Object change listings =
- - - - - - -

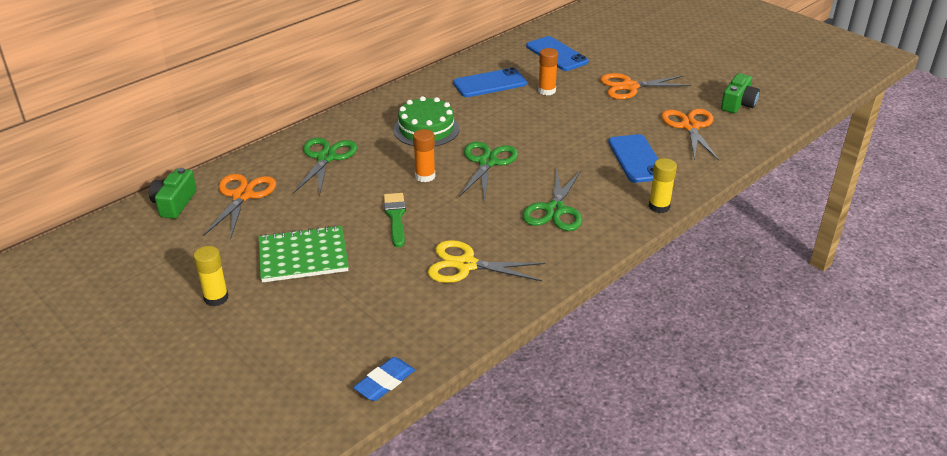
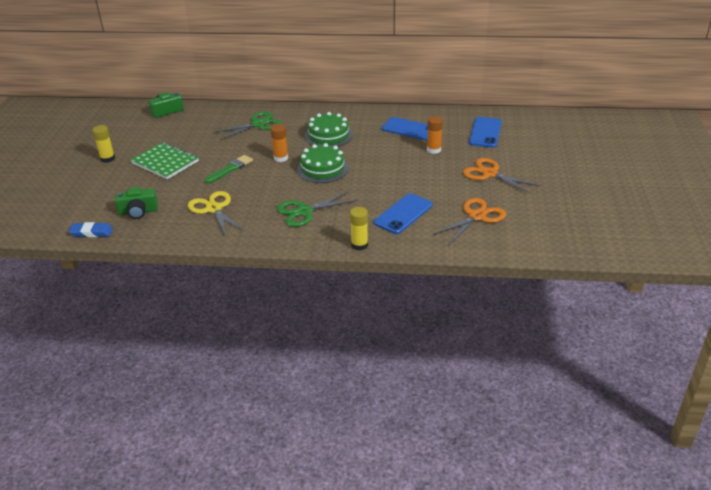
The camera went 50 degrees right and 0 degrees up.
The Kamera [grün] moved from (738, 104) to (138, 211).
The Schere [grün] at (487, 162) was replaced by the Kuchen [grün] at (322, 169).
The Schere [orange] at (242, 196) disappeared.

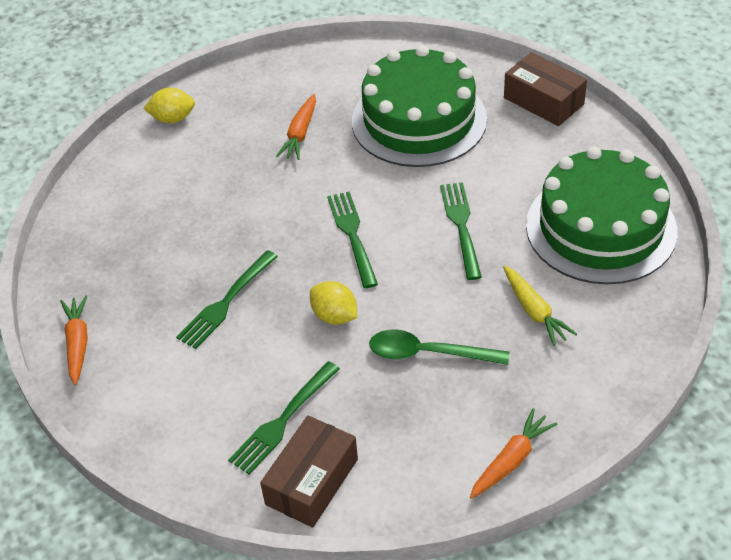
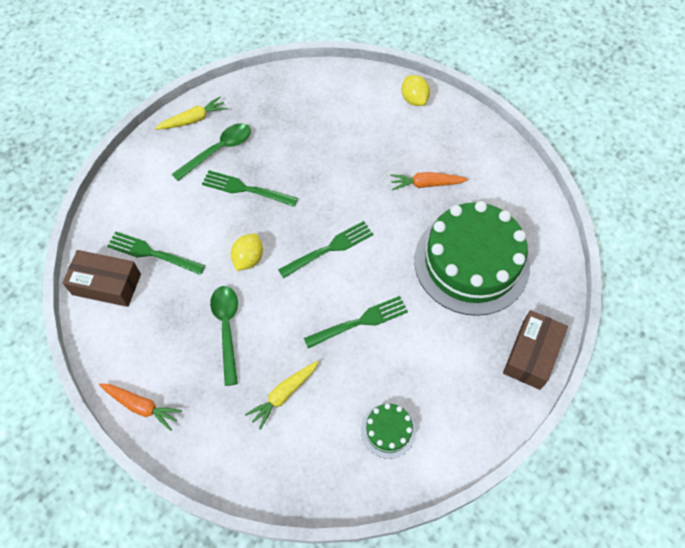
The camera went 70 degrees right and 15 degrees up.
The Kuchen [grün] at (601, 228) changed to 0.43 times the size.
The Karotte [orange] at (78, 343) became the Karotte [gelb] at (193, 119).
The Löffel [grün] at (218, 150) appeared.

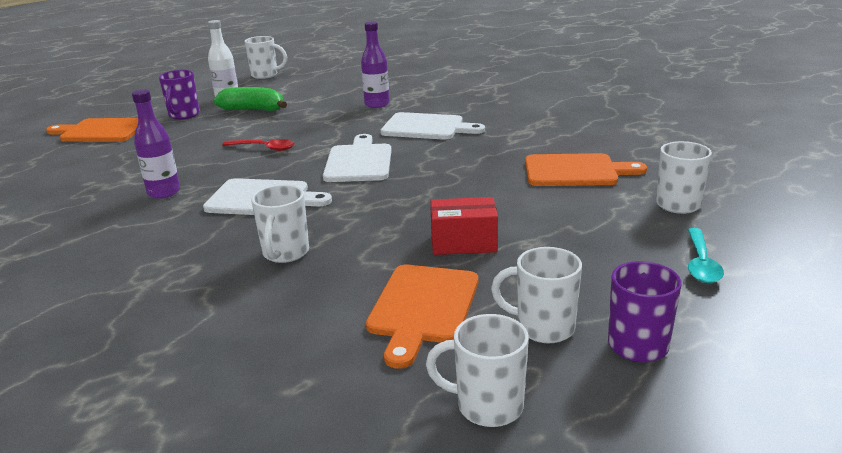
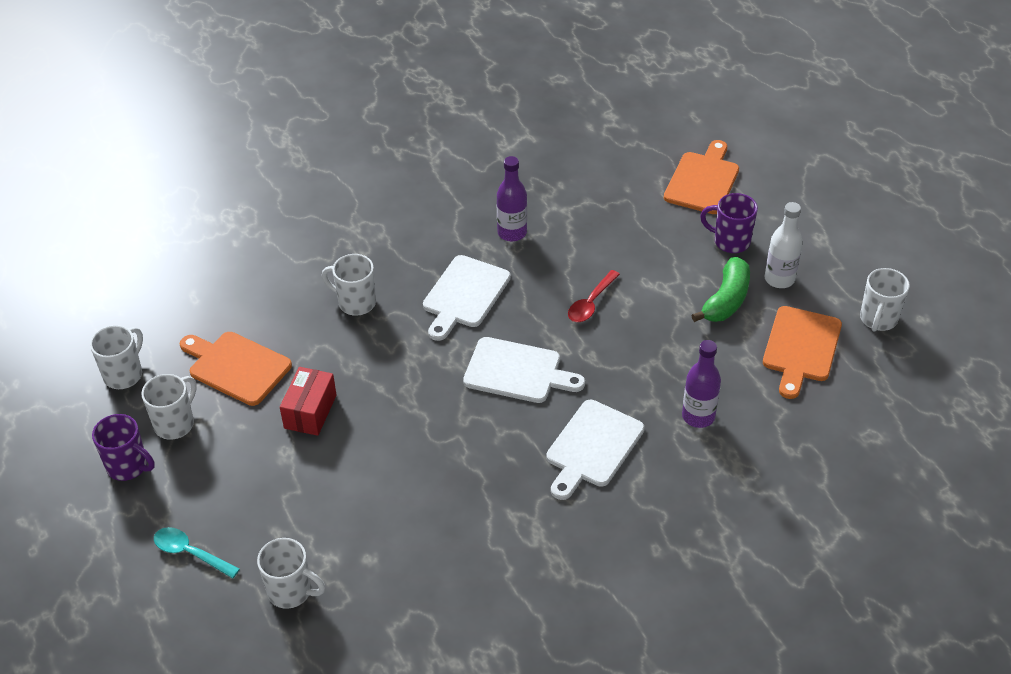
The camera went 105 degrees right and 20 degrees up.
The Schneidebrett [orange] moved from (575, 171) to (801, 348).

- - - - - - -

YOUR GOAL =
With the images left out, set down every entry exactly.

WRITTEN ANSWER =
The camera went 50 degrees right and 0 degrees up.
The Kamera [grün] moved from (738, 104) to (138, 211).
The Schere [grün] at (487, 162) was replaced by the Kuchen [grün] at (322, 169).
The Schere [orange] at (242, 196) disappeared.

The camera went 70 degrees right and 15 degrees up.
The Kuchen [grün] at (601, 228) changed to 0.43 times the size.
The Karotte [orange] at (78, 343) became the Karotte [gelb] at (193, 119).
The Löffel [grün] at (218, 150) appeared.

The camera went 105 degrees right and 20 degrees up.
The Schneidebrett [orange] moved from (575, 171) to (801, 348).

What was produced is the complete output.